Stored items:

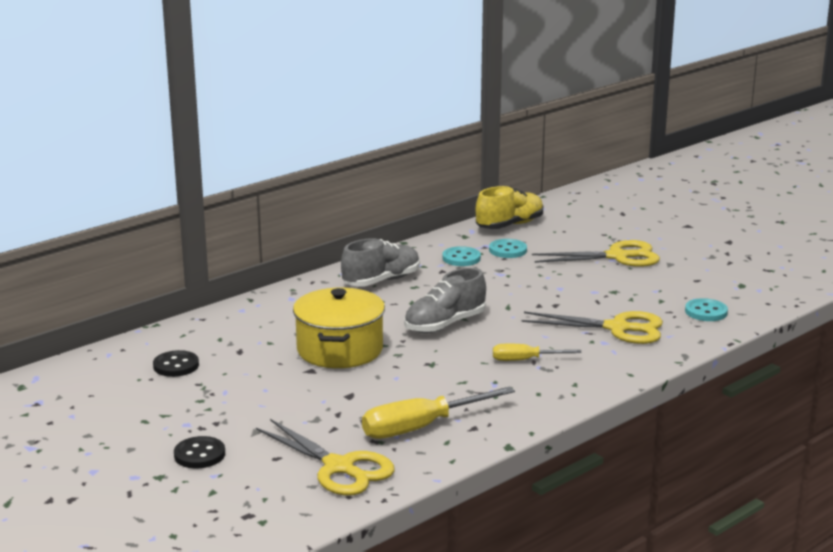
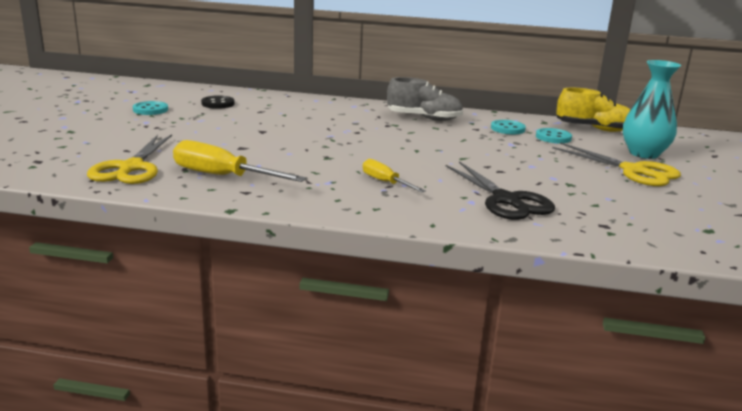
camera: 50 degrees right, 0 degrees up
(199, 454) = (108, 132): black button -> none
(340, 350) = (303, 131): yellow pot -> none
(445, 325) = (395, 147): grey shoe -> none
(588, 235) = (644, 153): none -> turquoise vase
(617, 328) = (506, 200): yellow scissors -> black scissors
(706, 312) = (616, 227): turquoise button -> turquoise button (150, 110)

**EXERCISE DETAILS:** Pick out every line above that contains the word "black" and copy it.

**ANSWER BOX:**
(199, 454) = (108, 132): black button -> none
(617, 328) = (506, 200): yellow scissors -> black scissors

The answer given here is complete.